Exercise objective:
All lines from the one that contains "(121, 475) = (157, 386): grey" to the end of the data must be retyped exactly. Pictures are not retyped.

Material for this exercise:
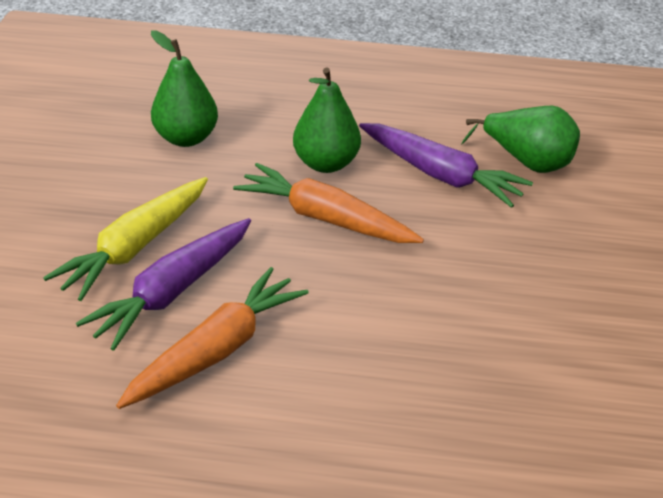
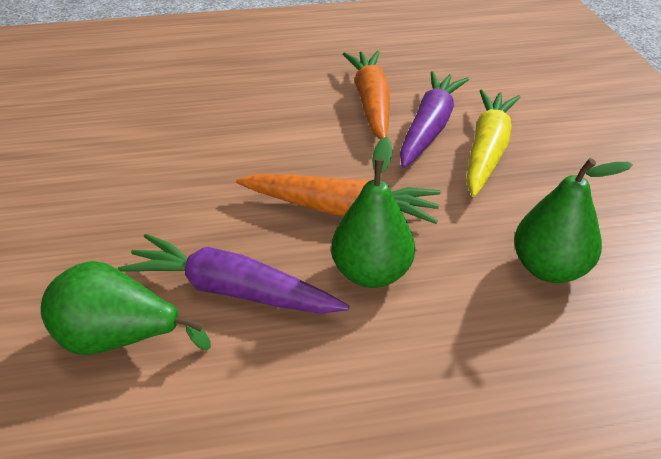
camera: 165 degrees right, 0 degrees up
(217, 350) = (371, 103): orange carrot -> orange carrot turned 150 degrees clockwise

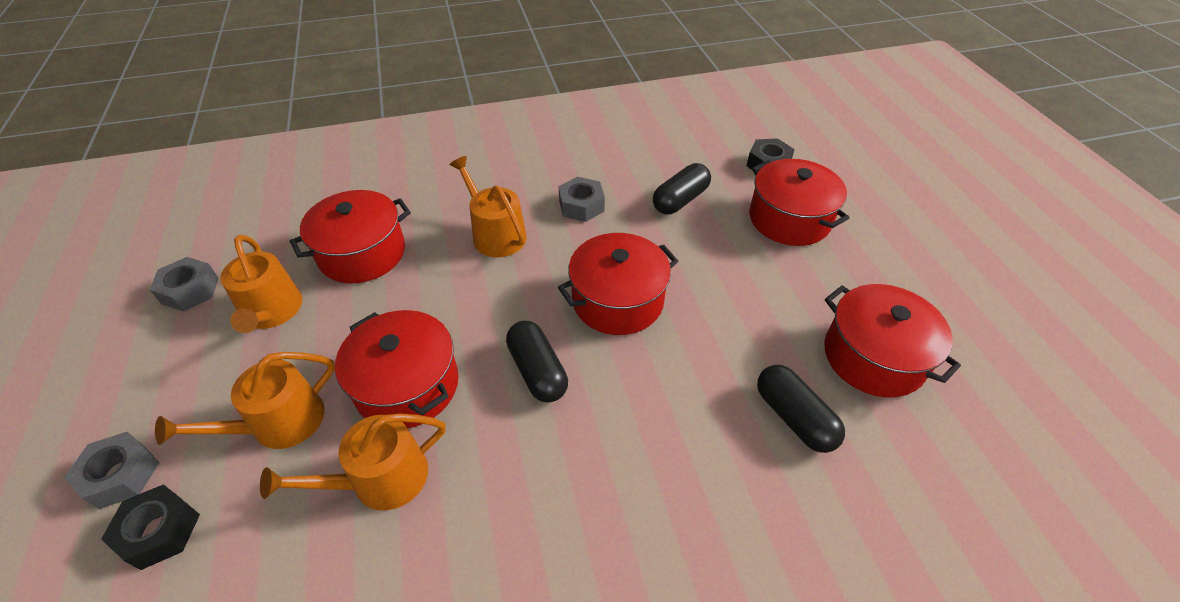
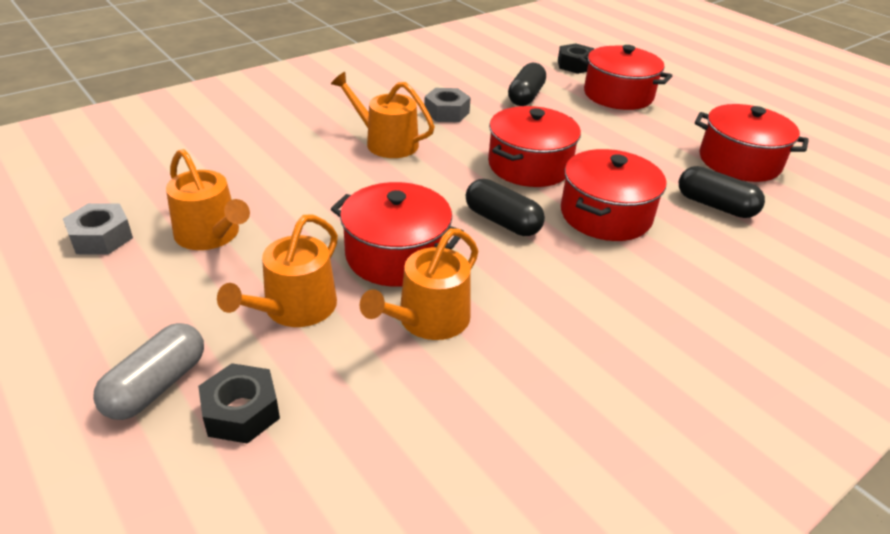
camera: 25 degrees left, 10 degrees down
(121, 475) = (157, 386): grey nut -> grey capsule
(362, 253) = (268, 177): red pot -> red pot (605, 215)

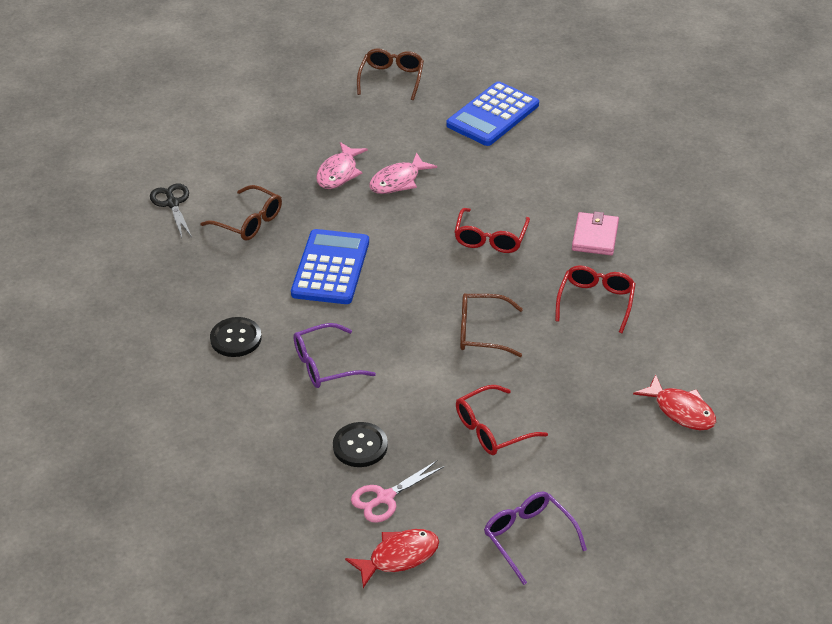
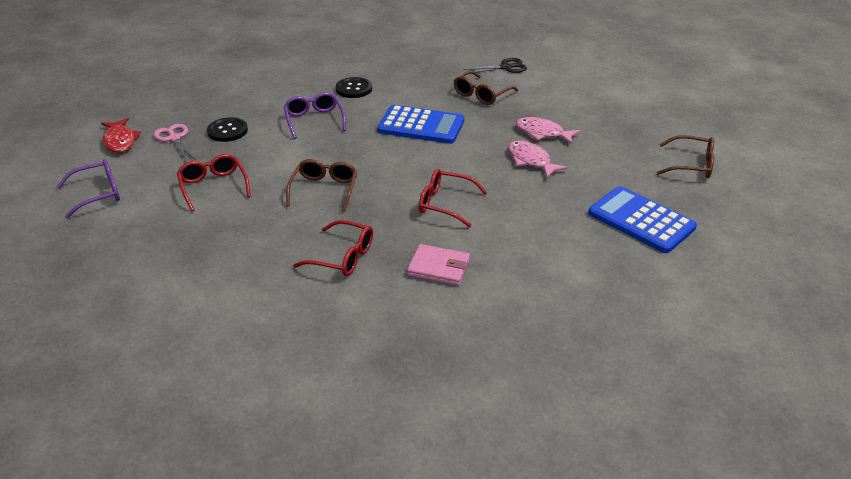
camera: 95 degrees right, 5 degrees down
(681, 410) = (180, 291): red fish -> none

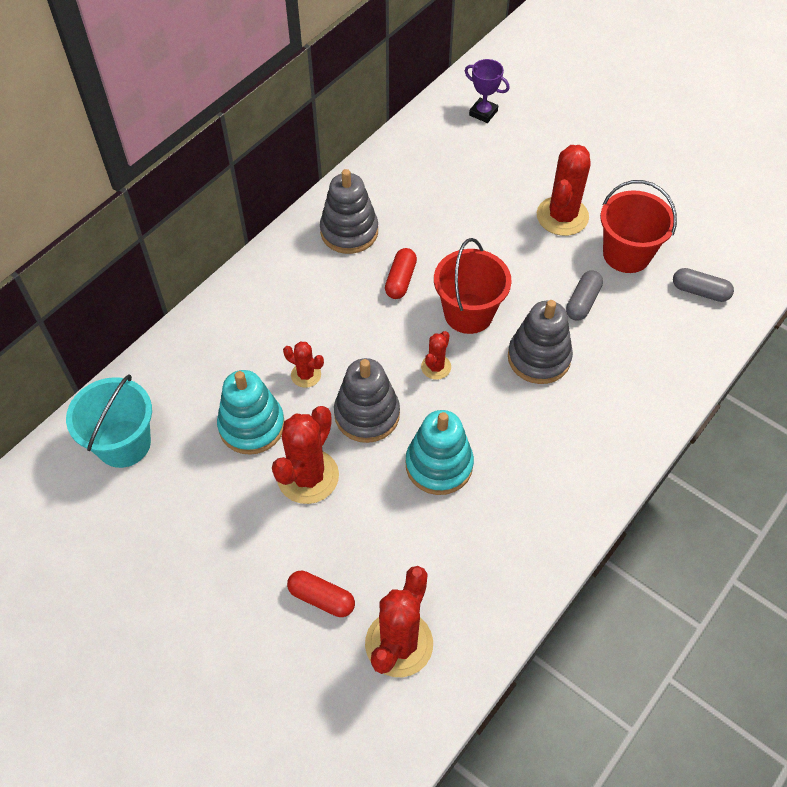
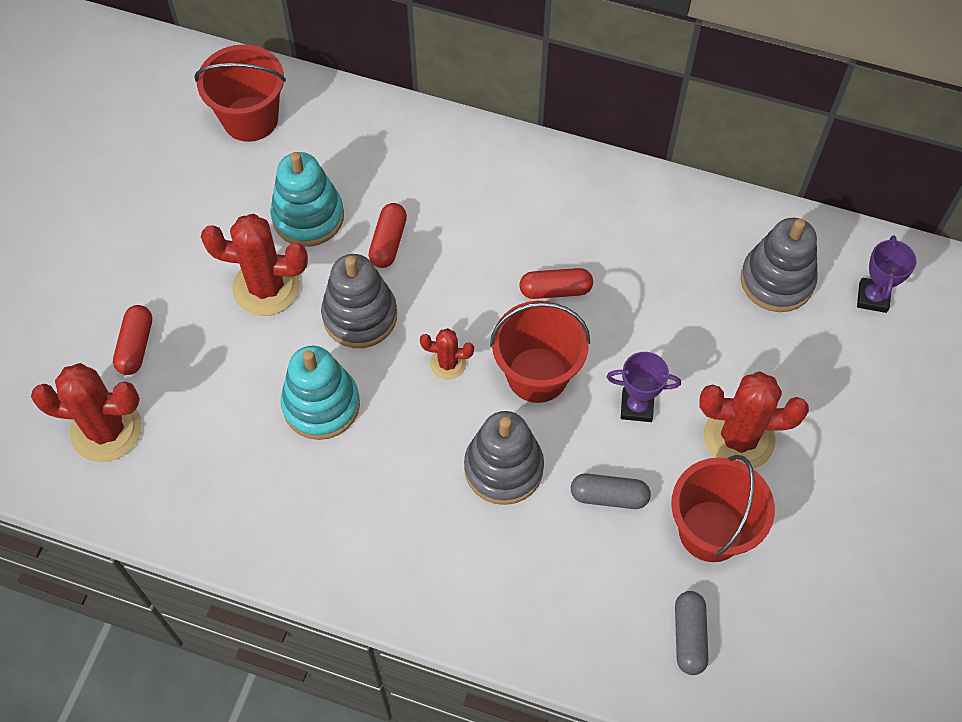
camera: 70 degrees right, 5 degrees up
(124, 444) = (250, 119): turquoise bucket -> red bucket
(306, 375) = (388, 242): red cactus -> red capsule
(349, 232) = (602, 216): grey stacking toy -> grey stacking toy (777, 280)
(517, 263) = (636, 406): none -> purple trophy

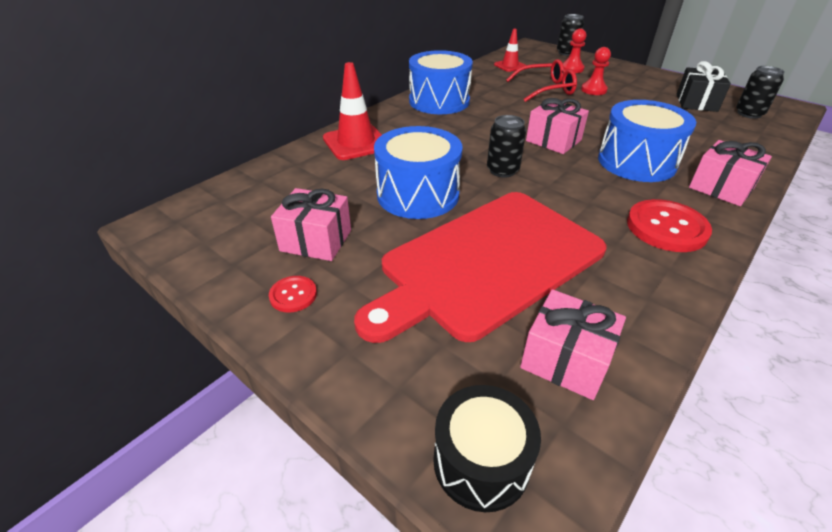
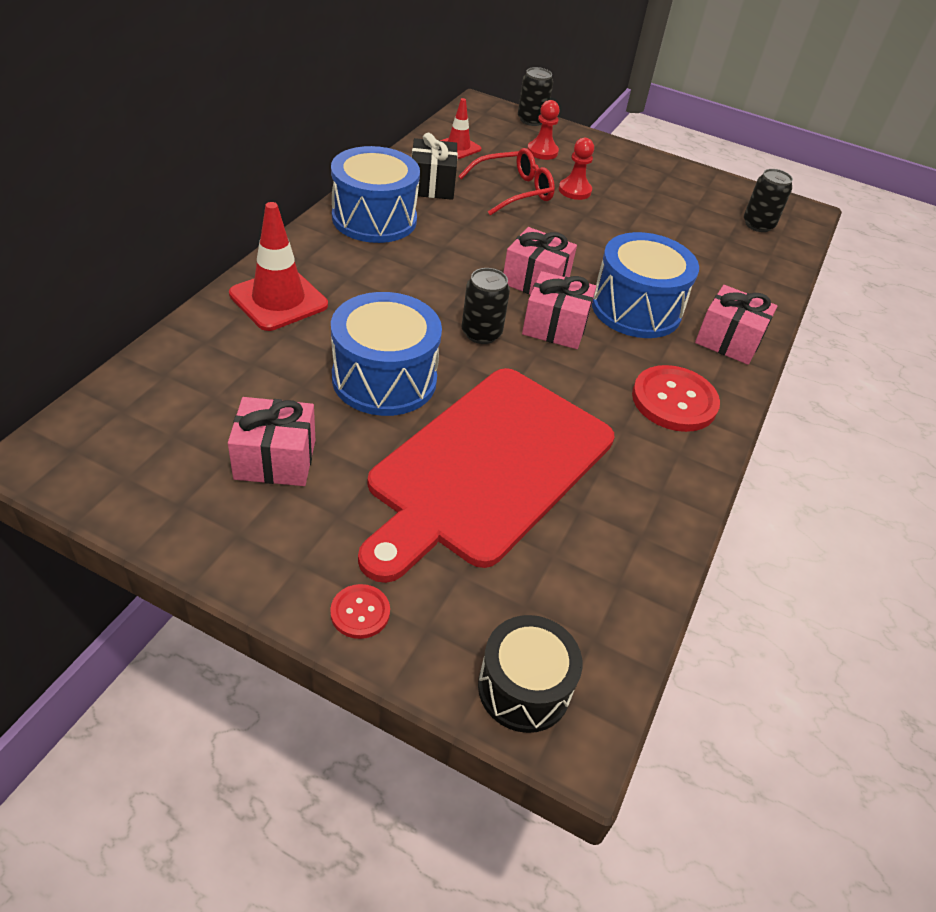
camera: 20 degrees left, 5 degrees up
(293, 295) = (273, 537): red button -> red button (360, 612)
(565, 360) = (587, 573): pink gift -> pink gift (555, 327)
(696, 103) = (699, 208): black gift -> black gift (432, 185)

Output:
(121, 475) = (157, 386): grey nut -> grey capsule
(362, 253) = (268, 177): red pot -> red pot (605, 215)

camera: 95 degrees right, 5 degrees down
(681, 410) = (180, 291): red fish -> none

camera: 70 degrees right, 5 degrees up
(124, 444) = (250, 119): turquoise bucket -> red bucket
(306, 375) = (388, 242): red cactus -> red capsule
(349, 232) = (602, 216): grey stacking toy -> grey stacking toy (777, 280)
(517, 263) = (636, 406): none -> purple trophy

camera: 20 degrees left, 5 degrees up
(293, 295) = (273, 537): red button -> red button (360, 612)
(565, 360) = (587, 573): pink gift -> pink gift (555, 327)
(696, 103) = (699, 208): black gift -> black gift (432, 185)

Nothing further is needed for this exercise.